WHAT YOU SHOULD DO —
Only one stretch of the listing below is wanted: the line with "change=appeared; new=pink nut;" and all lines after it. Reproduce that stretch exactly.

DATA SECTION —
• • • • • • •
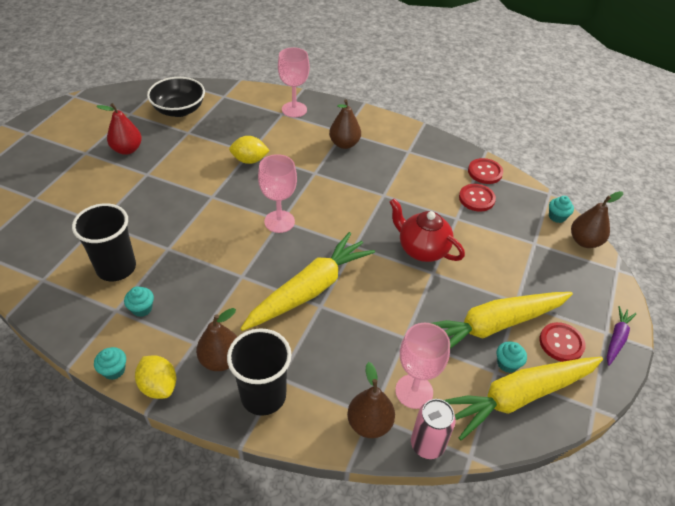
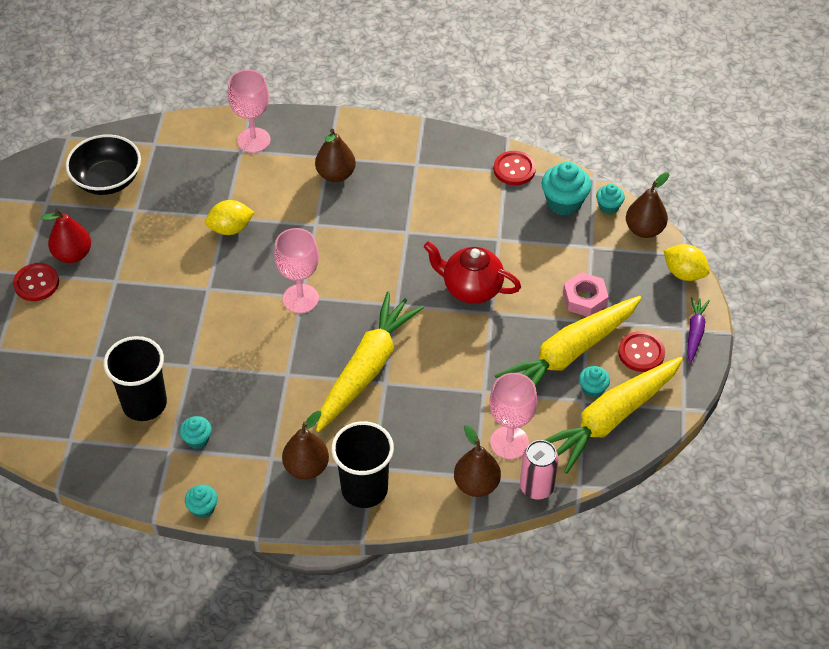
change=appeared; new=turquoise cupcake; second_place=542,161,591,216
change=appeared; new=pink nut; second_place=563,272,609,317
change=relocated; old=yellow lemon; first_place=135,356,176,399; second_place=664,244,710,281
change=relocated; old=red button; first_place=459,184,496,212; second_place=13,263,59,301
• • • • • • •
COMPLETED EXERCISE —
change=appeared; new=pink nut; second_place=563,272,609,317
change=relocated; old=yellow lemon; first_place=135,356,176,399; second_place=664,244,710,281
change=relocated; old=red button; first_place=459,184,496,212; second_place=13,263,59,301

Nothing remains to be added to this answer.